◆ EXERCISE GOAL
Collect every line in the rows below that contains the string "clef". Case counts.

Lines of data
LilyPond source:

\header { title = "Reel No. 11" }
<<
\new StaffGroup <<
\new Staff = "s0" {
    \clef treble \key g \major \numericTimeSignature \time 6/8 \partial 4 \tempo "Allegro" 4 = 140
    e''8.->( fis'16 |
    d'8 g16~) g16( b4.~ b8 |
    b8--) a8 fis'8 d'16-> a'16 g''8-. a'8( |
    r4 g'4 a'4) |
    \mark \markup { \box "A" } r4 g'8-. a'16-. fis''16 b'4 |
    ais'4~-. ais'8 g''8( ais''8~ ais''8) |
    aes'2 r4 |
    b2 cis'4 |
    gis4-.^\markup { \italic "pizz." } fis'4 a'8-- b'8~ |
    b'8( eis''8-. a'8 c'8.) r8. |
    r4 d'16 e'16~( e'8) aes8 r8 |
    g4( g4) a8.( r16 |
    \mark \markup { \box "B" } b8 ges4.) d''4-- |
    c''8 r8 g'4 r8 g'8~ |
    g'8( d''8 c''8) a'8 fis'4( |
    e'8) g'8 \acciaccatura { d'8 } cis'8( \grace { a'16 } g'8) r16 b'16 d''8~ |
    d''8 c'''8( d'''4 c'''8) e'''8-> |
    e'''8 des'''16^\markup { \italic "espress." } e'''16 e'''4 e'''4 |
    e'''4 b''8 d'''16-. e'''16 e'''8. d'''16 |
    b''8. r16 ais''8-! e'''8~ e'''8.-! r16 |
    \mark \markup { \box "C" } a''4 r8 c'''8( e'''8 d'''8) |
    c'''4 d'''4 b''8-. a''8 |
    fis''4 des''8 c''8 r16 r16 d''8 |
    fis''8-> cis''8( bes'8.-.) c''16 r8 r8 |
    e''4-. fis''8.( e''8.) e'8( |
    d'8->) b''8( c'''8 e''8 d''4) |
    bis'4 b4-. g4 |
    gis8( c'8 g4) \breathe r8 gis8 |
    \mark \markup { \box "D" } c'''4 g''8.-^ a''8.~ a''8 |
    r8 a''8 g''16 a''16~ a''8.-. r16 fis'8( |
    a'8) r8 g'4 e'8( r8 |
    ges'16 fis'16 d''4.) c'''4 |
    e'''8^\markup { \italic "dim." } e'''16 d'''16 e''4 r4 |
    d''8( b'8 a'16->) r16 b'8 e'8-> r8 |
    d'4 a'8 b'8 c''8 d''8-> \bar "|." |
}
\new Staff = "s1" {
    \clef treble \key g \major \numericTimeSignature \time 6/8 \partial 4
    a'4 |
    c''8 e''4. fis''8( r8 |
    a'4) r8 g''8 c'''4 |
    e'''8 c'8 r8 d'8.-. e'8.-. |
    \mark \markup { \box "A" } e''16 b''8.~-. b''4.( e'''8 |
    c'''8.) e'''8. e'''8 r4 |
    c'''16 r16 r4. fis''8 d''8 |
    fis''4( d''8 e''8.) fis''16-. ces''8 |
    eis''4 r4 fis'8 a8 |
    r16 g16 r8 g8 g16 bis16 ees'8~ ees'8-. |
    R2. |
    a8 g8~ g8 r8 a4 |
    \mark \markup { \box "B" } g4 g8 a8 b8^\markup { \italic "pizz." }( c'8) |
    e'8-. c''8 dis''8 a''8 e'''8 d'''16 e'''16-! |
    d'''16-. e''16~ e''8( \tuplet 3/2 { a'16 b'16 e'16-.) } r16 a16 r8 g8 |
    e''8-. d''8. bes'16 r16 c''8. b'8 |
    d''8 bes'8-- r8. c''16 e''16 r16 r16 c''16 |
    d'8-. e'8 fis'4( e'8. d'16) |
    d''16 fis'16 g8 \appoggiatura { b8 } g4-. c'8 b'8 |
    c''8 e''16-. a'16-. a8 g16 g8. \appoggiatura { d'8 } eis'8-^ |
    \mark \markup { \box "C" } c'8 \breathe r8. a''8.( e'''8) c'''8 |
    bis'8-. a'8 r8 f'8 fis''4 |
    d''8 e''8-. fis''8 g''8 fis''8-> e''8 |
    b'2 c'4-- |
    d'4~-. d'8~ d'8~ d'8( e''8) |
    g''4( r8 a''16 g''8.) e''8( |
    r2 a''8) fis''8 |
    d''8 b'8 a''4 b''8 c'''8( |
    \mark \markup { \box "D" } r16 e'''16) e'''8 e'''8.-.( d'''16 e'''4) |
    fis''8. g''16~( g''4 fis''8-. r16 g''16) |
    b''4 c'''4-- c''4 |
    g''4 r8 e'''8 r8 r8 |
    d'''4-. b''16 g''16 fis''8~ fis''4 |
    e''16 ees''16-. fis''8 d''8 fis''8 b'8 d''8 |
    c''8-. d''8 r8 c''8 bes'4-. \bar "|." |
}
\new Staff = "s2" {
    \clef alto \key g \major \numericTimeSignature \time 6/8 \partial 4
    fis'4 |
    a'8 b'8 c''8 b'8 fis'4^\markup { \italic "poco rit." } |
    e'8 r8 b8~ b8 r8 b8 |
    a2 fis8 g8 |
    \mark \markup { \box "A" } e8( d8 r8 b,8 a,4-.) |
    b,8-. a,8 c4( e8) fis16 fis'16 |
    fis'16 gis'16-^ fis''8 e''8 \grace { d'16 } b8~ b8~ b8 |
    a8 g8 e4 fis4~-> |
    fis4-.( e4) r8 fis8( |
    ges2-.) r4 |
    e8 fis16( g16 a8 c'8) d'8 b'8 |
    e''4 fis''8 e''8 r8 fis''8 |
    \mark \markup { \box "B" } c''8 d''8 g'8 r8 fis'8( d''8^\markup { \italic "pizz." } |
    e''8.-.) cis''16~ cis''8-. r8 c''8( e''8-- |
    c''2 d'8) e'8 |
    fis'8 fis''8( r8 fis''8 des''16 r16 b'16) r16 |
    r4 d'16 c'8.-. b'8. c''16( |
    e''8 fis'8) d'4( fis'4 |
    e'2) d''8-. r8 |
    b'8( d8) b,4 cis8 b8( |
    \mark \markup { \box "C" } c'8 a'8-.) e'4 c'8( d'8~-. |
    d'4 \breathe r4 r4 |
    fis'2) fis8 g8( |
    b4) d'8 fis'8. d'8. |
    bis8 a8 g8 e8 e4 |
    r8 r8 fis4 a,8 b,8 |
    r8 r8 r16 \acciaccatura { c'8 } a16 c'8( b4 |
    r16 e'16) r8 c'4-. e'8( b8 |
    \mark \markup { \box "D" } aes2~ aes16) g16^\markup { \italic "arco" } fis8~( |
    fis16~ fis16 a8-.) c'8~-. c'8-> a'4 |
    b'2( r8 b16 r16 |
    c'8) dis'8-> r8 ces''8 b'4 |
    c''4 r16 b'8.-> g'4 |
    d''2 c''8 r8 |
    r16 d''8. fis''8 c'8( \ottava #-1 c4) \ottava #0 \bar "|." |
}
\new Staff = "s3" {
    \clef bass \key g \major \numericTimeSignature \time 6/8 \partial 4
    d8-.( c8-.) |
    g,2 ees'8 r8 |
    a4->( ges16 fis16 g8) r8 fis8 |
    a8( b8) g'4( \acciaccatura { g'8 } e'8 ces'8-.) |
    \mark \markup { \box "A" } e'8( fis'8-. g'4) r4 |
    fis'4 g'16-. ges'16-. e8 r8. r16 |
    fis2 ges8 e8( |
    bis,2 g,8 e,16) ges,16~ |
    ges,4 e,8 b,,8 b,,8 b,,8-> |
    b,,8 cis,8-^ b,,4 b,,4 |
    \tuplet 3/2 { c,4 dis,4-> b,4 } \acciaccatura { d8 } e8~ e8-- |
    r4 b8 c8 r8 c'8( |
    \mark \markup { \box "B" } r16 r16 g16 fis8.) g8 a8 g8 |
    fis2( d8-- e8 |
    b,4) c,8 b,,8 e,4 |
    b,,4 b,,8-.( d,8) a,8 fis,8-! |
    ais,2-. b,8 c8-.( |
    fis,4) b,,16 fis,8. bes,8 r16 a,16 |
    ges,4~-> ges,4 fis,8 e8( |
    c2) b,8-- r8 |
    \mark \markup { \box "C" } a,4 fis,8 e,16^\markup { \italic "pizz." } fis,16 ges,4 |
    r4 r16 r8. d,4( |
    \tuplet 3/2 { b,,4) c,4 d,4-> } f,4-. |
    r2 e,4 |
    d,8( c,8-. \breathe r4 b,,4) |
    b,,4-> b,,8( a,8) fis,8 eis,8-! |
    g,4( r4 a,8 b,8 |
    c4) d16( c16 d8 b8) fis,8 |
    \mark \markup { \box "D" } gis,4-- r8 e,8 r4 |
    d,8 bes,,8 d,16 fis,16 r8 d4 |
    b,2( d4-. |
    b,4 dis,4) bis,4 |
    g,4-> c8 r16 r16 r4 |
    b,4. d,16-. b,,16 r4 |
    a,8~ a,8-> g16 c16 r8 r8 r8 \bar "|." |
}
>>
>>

◆ THE COMPLETED TASK
    \clef treble \key g \major \numericTimeSignature \time 6/8 \partial 4 \tempo "Allegro" 4 = 140
    \clef treble \key g \major \numericTimeSignature \time 6/8 \partial 4
    \clef alto \key g \major \numericTimeSignature \time 6/8 \partial 4
    \clef bass \key g \major \numericTimeSignature \time 6/8 \partial 4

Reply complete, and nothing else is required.